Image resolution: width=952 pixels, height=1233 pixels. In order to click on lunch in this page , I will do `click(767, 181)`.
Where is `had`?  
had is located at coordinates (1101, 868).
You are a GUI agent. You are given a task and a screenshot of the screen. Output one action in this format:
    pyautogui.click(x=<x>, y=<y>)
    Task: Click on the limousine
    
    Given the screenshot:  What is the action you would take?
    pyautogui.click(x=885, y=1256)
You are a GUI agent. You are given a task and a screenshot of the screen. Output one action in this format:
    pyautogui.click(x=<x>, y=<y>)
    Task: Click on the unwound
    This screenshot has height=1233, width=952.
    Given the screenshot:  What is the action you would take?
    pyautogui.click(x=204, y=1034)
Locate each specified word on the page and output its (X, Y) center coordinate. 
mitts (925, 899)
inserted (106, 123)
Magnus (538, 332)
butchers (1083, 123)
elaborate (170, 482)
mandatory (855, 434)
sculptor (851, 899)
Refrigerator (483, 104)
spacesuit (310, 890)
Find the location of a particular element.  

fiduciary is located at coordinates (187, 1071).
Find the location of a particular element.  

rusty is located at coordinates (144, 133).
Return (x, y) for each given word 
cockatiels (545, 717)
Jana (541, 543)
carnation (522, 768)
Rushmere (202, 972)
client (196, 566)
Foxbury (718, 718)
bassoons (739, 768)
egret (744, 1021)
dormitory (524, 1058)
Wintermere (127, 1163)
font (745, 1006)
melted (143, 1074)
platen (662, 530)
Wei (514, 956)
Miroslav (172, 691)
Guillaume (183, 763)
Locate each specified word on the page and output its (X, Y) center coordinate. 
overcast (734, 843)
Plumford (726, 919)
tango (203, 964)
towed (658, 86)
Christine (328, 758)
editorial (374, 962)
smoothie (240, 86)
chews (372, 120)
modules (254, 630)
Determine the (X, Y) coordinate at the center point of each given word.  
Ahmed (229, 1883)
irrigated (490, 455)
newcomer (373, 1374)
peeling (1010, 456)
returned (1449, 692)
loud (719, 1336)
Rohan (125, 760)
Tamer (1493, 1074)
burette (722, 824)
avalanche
──────────────────────────────
__Exercise brief__:
Copy out verbatim the lines of the items above, starting at the line with "elaborate (170, 482)" and ending with, and including, the line with "modules (254, 630)".

__Worked solution__:
elaborate (170, 482)
mandatory (855, 434)
sculptor (851, 899)
Refrigerator (483, 104)
spacesuit (310, 890)
Find the location of a particular element.  

fiduciary is located at coordinates (187, 1071).
Find the location of a particular element.  

rusty is located at coordinates (144, 133).
Return (x, y) for each given word 
cockatiels (545, 717)
Jana (541, 543)
carnation (522, 768)
Rushmere (202, 972)
client (196, 566)
Foxbury (718, 718)
bassoons (739, 768)
egret (744, 1021)
dormitory (524, 1058)
Wintermere (127, 1163)
font (745, 1006)
melted (143, 1074)
platen (662, 530)
Wei (514, 956)
Miroslav (172, 691)
Guillaume (183, 763)
Locate each specified word on the page and output its (X, Y) center coordinate. 
overcast (734, 843)
Plumford (726, 919)
tango (203, 964)
towed (658, 86)
Christine (328, 758)
editorial (374, 962)
smoothie (240, 86)
chews (372, 120)
modules (254, 630)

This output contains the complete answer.